Request: Will you transcribe all the entries word for word, skipping the pictures they hold?

Material:

^^^^^^^^

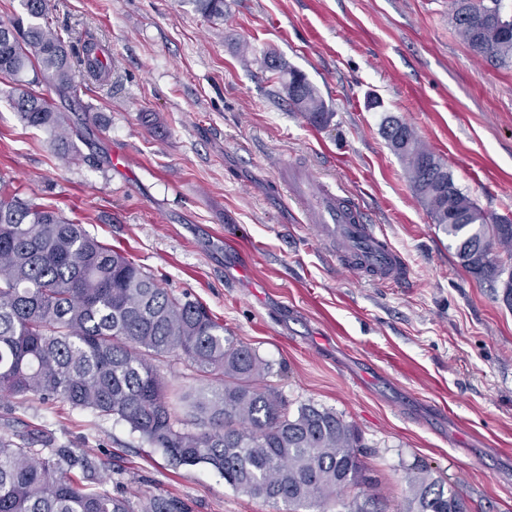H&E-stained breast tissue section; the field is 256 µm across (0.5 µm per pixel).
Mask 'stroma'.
Returning <instances> with one entry per match:
<instances>
[{"mask_svg":"<svg viewBox=\"0 0 512 512\" xmlns=\"http://www.w3.org/2000/svg\"><path fill=\"white\" fill-rule=\"evenodd\" d=\"M224 2L209 20L192 0H47L63 37L96 38L110 79L86 82L96 122L72 162L1 92L0 177L208 308L270 364L289 410L356 426L381 512H402L421 466L458 485L467 512H512V307L462 267L381 129L407 122L484 211L512 215V68L469 49L448 0ZM269 56L317 87L325 128L289 109ZM126 152L133 164L114 165ZM285 161L357 203L409 281L344 266L284 195ZM36 426L121 471L115 494L287 512L205 465H172L125 424L0 397V434Z\"/></svg>","mask_w":512,"mask_h":512,"instance_id":"obj_1","label":"stroma"}]
</instances>
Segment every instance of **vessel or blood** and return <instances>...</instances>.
<instances>
[{"label":"vessel or blood","mask_w":512,"mask_h":512,"mask_svg":"<svg viewBox=\"0 0 512 512\" xmlns=\"http://www.w3.org/2000/svg\"><path fill=\"white\" fill-rule=\"evenodd\" d=\"M308 174L294 164H286L283 188L301 201H311V217L327 240L342 244V262L363 275L405 283L410 272L400 253L387 241L377 225L367 223L355 204L322 186L318 195H310Z\"/></svg>","instance_id":"vessel-or-blood-1"}]
</instances>
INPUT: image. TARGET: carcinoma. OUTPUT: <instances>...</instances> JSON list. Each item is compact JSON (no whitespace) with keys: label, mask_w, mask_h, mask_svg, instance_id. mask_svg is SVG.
Masks as SVG:
<instances>
[{"label":"carcinoma","mask_w":512,"mask_h":512,"mask_svg":"<svg viewBox=\"0 0 512 512\" xmlns=\"http://www.w3.org/2000/svg\"><path fill=\"white\" fill-rule=\"evenodd\" d=\"M207 18L224 17V0H194ZM28 23L0 22V79L27 127L49 133L65 159L80 154L87 123L68 116L80 106L81 69L109 75L92 40L76 45L40 24L46 0H20ZM451 19L477 55L512 66V16L502 0H451ZM268 69L289 107L314 126L332 117L302 71L274 61ZM54 90L58 100L45 96ZM382 133L404 162L413 192L448 236L460 264L496 283V250L512 249V223L497 224L455 183L445 162L406 122L384 119ZM183 355L212 386L191 400L160 373ZM269 366L224 335L202 305L172 295L123 252L86 233L64 214L21 197L0 178V394L61 401L129 426L180 465H206L252 498L302 512L360 489L348 512H379L370 492L362 438L336 412L304 404L288 411L263 384ZM188 403L190 420L175 405ZM112 476L94 456L42 428L0 435V512H191L182 499L151 495L138 502L112 494ZM406 512H465L459 489L419 468L409 476Z\"/></svg>","instance_id":"cac0c4a2"}]
</instances>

^^^^^^^^

Full response:
H&E-stained breast tissue section; the field is 256 µm across (0.5 µm per pixel).
Mask 'stroma'.
Returning <instances> with one entry per match:
<instances>
[{"mask_svg":"<svg viewBox=\"0 0 512 512\" xmlns=\"http://www.w3.org/2000/svg\"><path fill=\"white\" fill-rule=\"evenodd\" d=\"M224 2L209 20L192 0H47L63 37L96 38L110 79L86 82L96 122L72 162L1 92L0 177L208 308L270 364L289 410L356 426L381 512H402L421 466L458 485L467 512H512V307L462 267L381 129L407 122L484 211L512 215V68L469 49L448 0ZM269 56L317 87L325 128L289 109ZM126 152L133 164L114 165ZM285 161L357 203L409 281L344 266L284 195ZM36 426L121 471L115 494L287 512L205 465H172L125 424L0 397V434Z\"/></svg>","mask_w":512,"mask_h":512,"instance_id":"obj_1","label":"stroma"}]
</instances>
Segment every instance of **vessel or blood** and return <instances>...</instances>.
<instances>
[{"label":"vessel or blood","mask_w":512,"mask_h":512,"mask_svg":"<svg viewBox=\"0 0 512 512\" xmlns=\"http://www.w3.org/2000/svg\"><path fill=\"white\" fill-rule=\"evenodd\" d=\"M308 174L294 164H286L283 188L301 201H311V217L327 240L342 244V262L363 275L405 283L410 272L400 253L387 241L377 225L367 223L355 204L322 186L318 195H310Z\"/></svg>","instance_id":"vessel-or-blood-1"}]
</instances>
INPUT: image. TARGET: carcinoma. OUTPUT: <instances>...</instances> JSON list. Each item is compact JSON (no whitespace) with keys: label, mask_w, mask_h, mask_svg, instance_id. mask_svg is SVG.
Masks as SVG:
<instances>
[{"label":"carcinoma","mask_w":512,"mask_h":512,"mask_svg":"<svg viewBox=\"0 0 512 512\" xmlns=\"http://www.w3.org/2000/svg\"><path fill=\"white\" fill-rule=\"evenodd\" d=\"M207 18L224 17V0H194ZM28 23L0 22V79L27 127L49 133L65 159L80 154L87 123L68 116L80 106L81 69L109 75L92 40L76 45L40 24L46 0H20ZM451 19L477 55L512 66V16L502 0H451ZM268 69L289 107L314 126L332 117L302 71L274 61ZM54 90L58 100L45 96ZM382 133L404 162L413 192L448 236L460 264L496 283V250L512 249V223L497 224L455 183L445 162L406 122L384 119ZM183 355L212 386L191 400L160 373ZM269 366L224 335L202 305L172 295L123 252L86 233L64 214L21 197L0 178V394L61 401L129 426L180 465H206L252 498L302 512L360 489L348 512H379L370 492L362 438L336 412L304 404L288 411L263 384ZM188 403L190 420L175 405ZM112 476L94 456L42 428L0 435V512H191L182 499L151 495L138 502L112 494ZM406 512H465L459 489L419 468L409 476Z\"/></svg>","instance_id":"cac0c4a2"}]
</instances>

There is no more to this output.